### PROBLEM TO SOLVE
Nothing is to be output except the lines from the one containing "turquoise bowl [235,150,304,201]" through the end of the material, each reproduced exactly.

### THE DATA
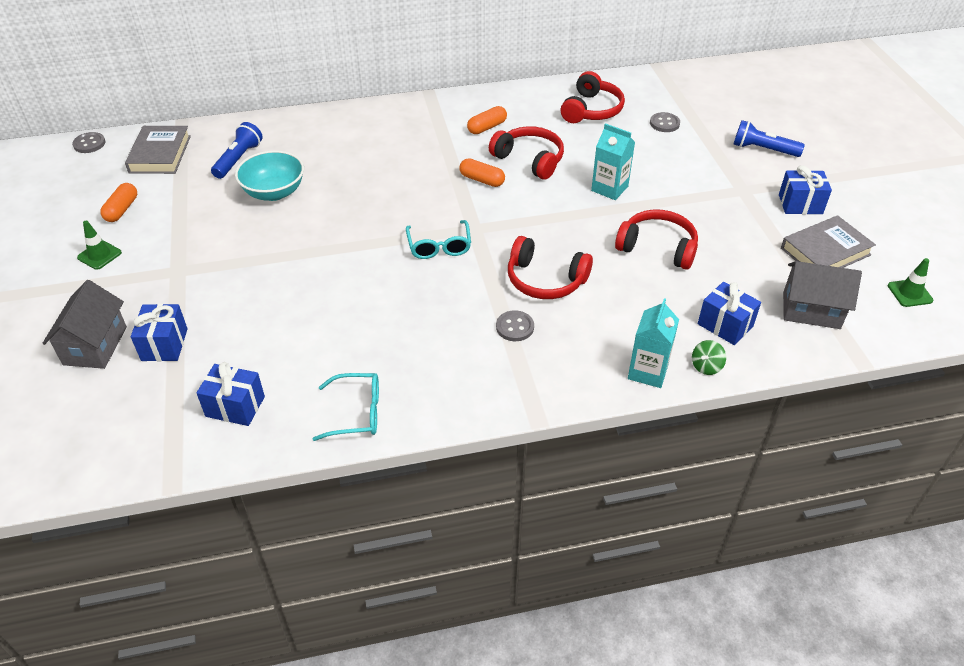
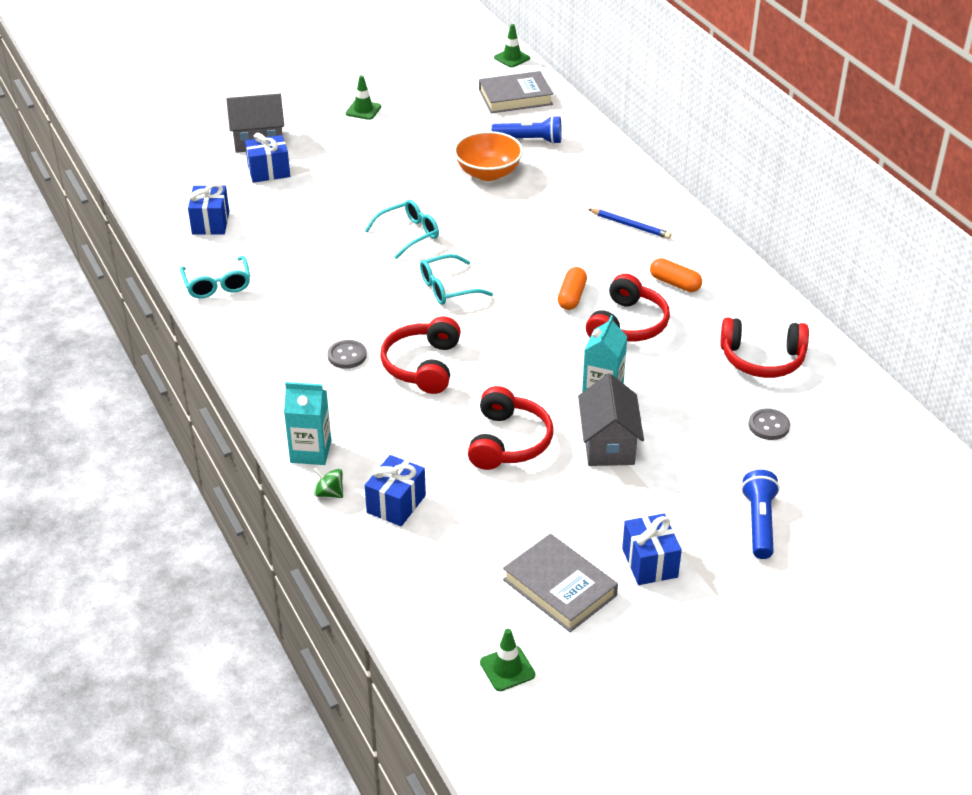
camera: 75 degrees right, 5 degrees down
grey button [72,132,105,153] -> green traffic cone [494,24,530,67]
orange capsule [100,183,137,222] -> none
turquoise bowl [235,150,304,201] -> orange bowl [454,131,523,181]
grey house [783,261,862,329] -> grey house moved to [578,374,644,466]
none -> turquoise glasses [365,200,439,259]
none -> blue pencil [588,209,671,239]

### WRITTEN ANSWER
turquoise bowl [235,150,304,201] -> orange bowl [454,131,523,181]
grey house [783,261,862,329] -> grey house moved to [578,374,644,466]
none -> turquoise glasses [365,200,439,259]
none -> blue pencil [588,209,671,239]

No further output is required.